» **RECORDS PROVIDED**
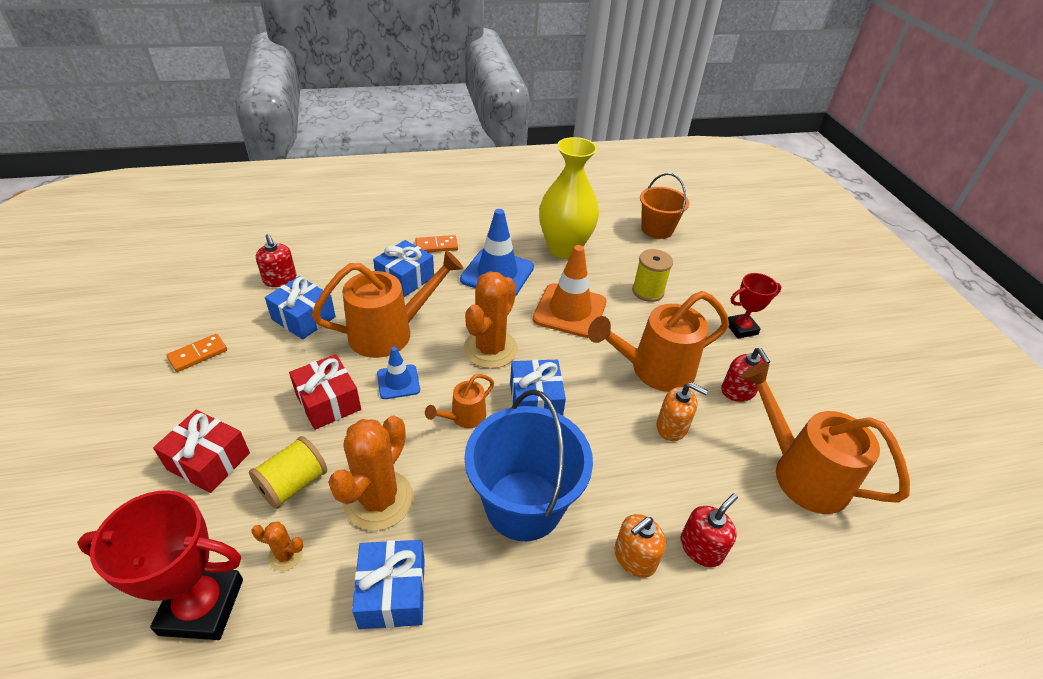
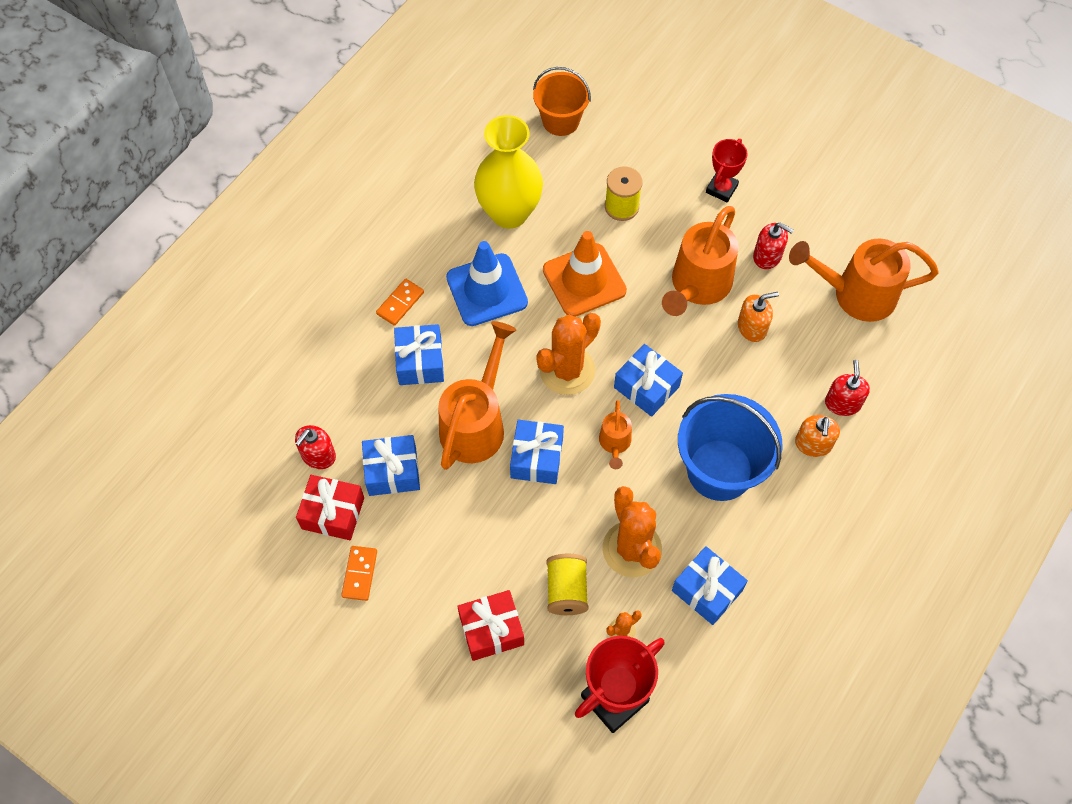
camera: 40 degrees left, 20 degrees up
(280, 279) = (318, 455): red soap dispenser -> red soap dispenser turned 105 degrees clockwise
(328, 402) = (509, 518): red gift -> red gift (333, 513)
(398, 382) = (537, 458): blue traffic cone -> blue gift
(490, 349) = (567, 370): orange cactus -> orange cactus turned 60 degrees clockwise

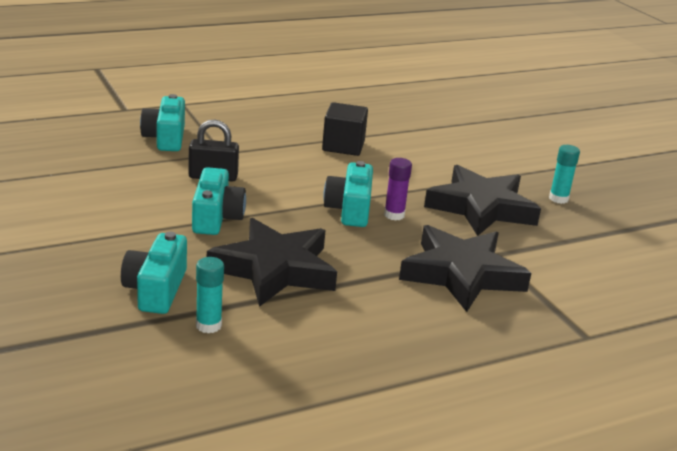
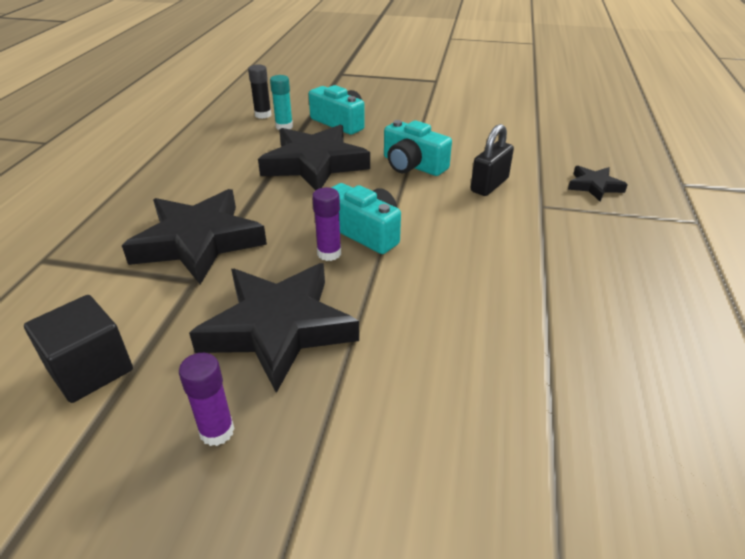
camera: 130 degrees right, 10 degrees up
(166, 138) = (594, 186): turquoise camera -> black star
(190, 359) = (263, 115): none -> black glue stick
(343, 146) = (521, 294): black cube -> black cube (90, 369)
(558, 199) = (217, 431): turquoise glue stick -> purple glue stick

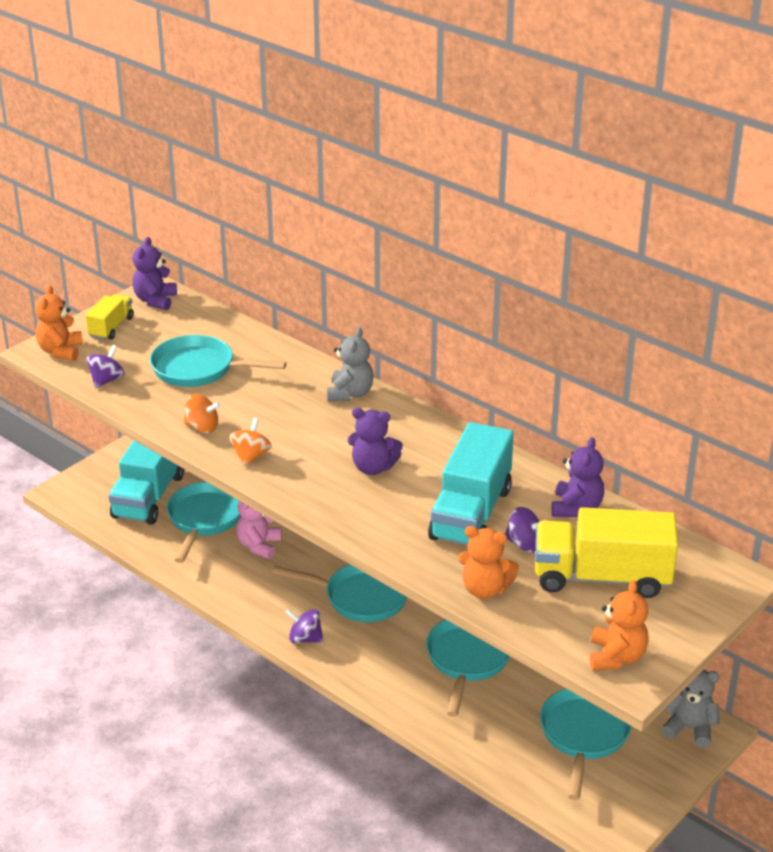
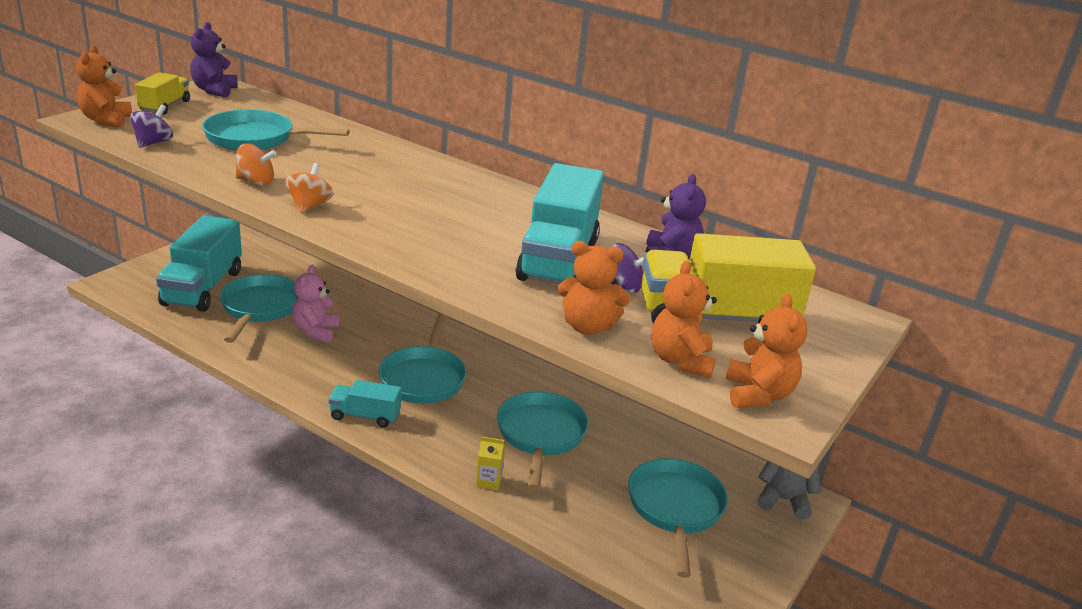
camera: 10 degrees left, 5 degrees down
(305, 638) = (365, 416): purple spinning top -> turquoise truck
(350, 394) = (416, 162): grey teddy bear -> none
(361, 597) = (423, 378): turquoise pan -> turquoise pan turned 90 degrees clockwise
(373, 468) = (446, 219): purple teddy bear -> none
(415, 705) = (489, 481): none -> yellow carton
(558, 623) = (680, 361): none -> orange teddy bear

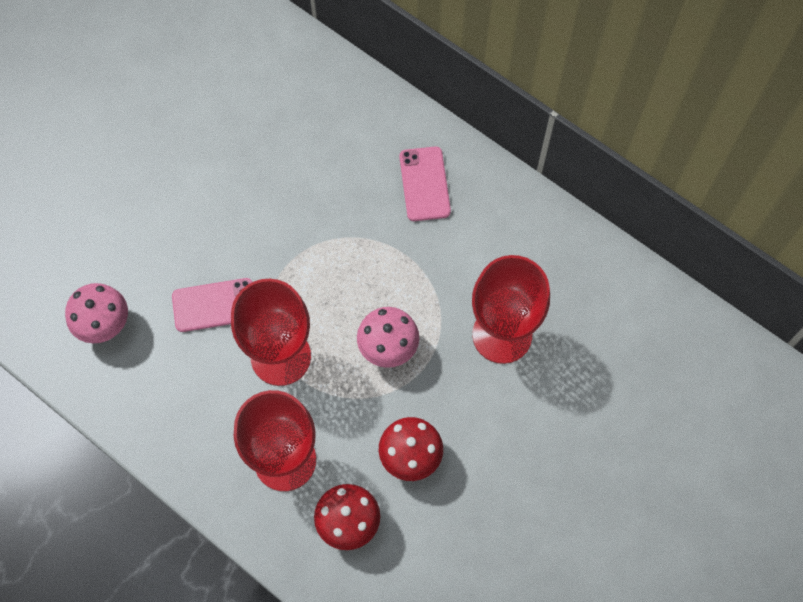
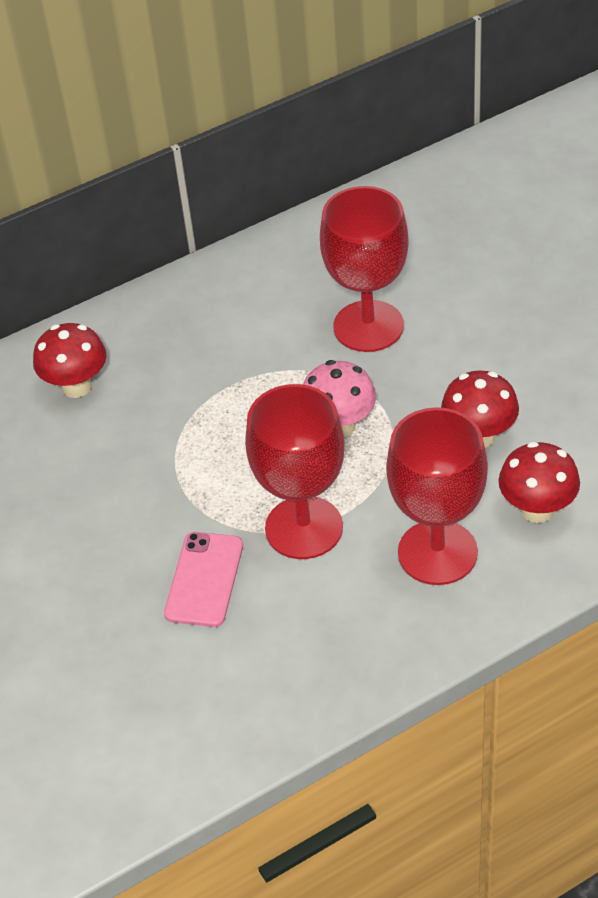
camera: 65 degrees left, 20 degrees down
(105, 325) = (174, 705): pink mushroom -> none
(367, 147) = (76, 386): none -> red mushroom
(424, 184) = (153, 348): pink phone -> none

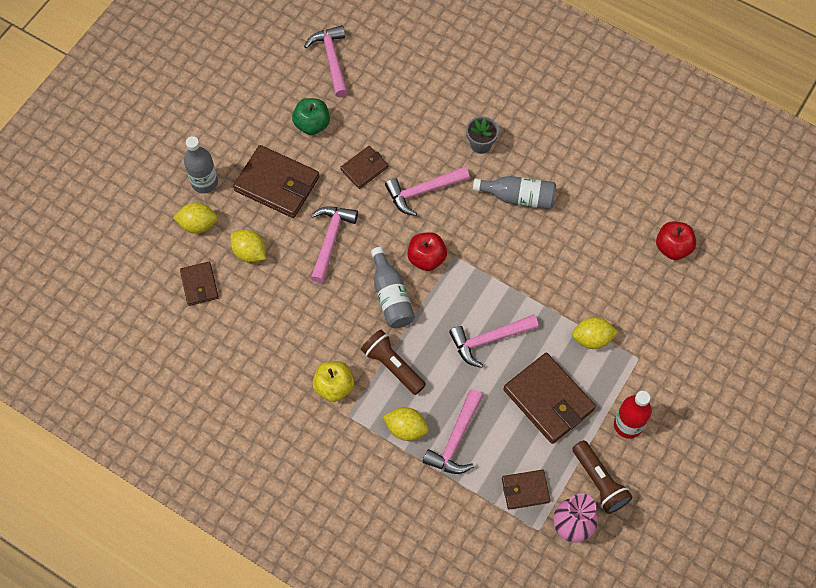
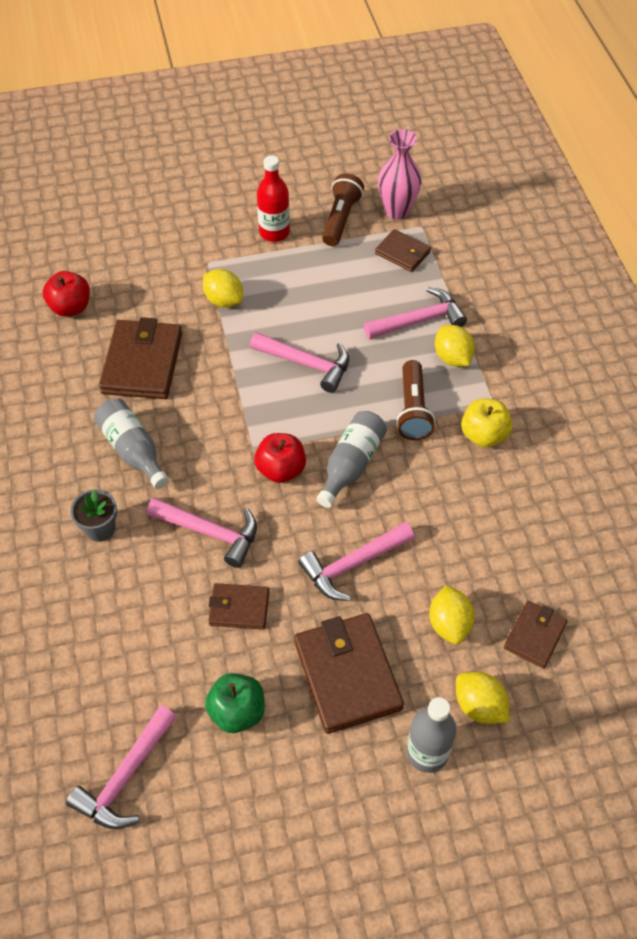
camera: 135 degrees left, 10 degrees down
(548, 400) = (312, 290): brown wallet -> brown wallet (142, 363)

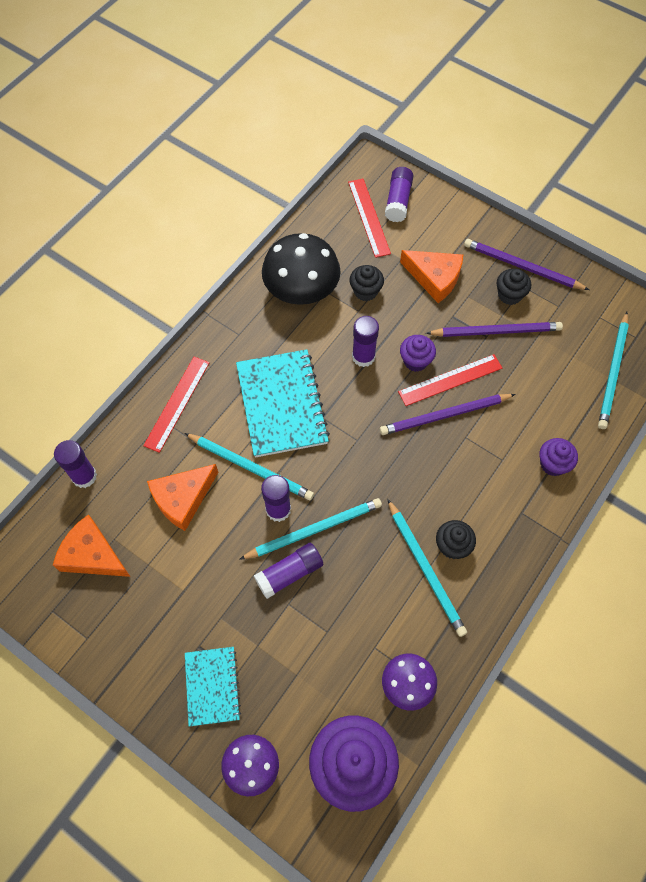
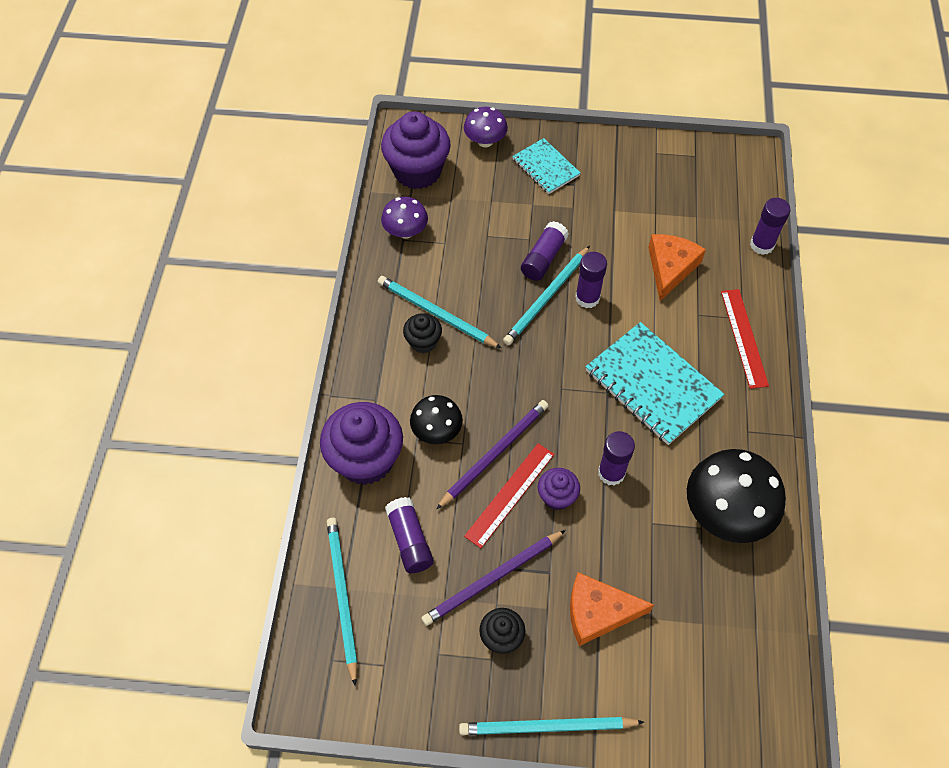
camera: 150 degrees right, 5 degrees down
(92, 555) = (702, 199): orange cheese -> none
(251, 467) = (635, 318): turquoise pencil -> turquoise pencil (546, 727)
(365, 291) = (661, 551): black cupcake -> none
(368, 217) = (727, 657): red ruler -> none
(398, 201) = (710, 704): purple glue stick -> purple glue stick (410, 540)
(482, 458) = (437, 431): none -> black mushroom
(522, 267) = (507, 688): purple pencil -> none
(553, 464) = (366, 459): purple cupcake -> purple cupcake, size x1.95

» **TASK GOAL**
Your answer must be everything above from the line with "(305, 638) = (365, 416): purple" down to the line with "(522, 267) = (507, 688): purple", word for word, and no pictures.

» **COMPLETED EXERCISE**
(305, 638) = (365, 416): purple spinning top -> turquoise truck
(350, 394) = (416, 162): grey teddy bear -> none
(361, 597) = (423, 378): turquoise pan -> turquoise pan turned 90 degrees clockwise
(373, 468) = (446, 219): purple teddy bear -> none
(415, 705) = (489, 481): none -> yellow carton
(558, 623) = (680, 361): none -> orange teddy bear

camera: 65 degrees left, 20 degrees down
(105, 325) = (174, 705): pink mushroom -> none
(367, 147) = (76, 386): none -> red mushroom
(424, 184) = (153, 348): pink phone -> none

camera: 135 degrees left, 10 degrees down
(548, 400) = (312, 290): brown wallet -> brown wallet (142, 363)

camera: 150 degrees right, 5 degrees down
(92, 555) = (702, 199): orange cheese -> none
(251, 467) = (635, 318): turquoise pencil -> turquoise pencil (546, 727)
(365, 291) = (661, 551): black cupcake -> none
(368, 217) = (727, 657): red ruler -> none
(398, 201) = (710, 704): purple glue stick -> purple glue stick (410, 540)
(482, 458) = (437, 431): none -> black mushroom
(522, 267) = (507, 688): purple pencil -> none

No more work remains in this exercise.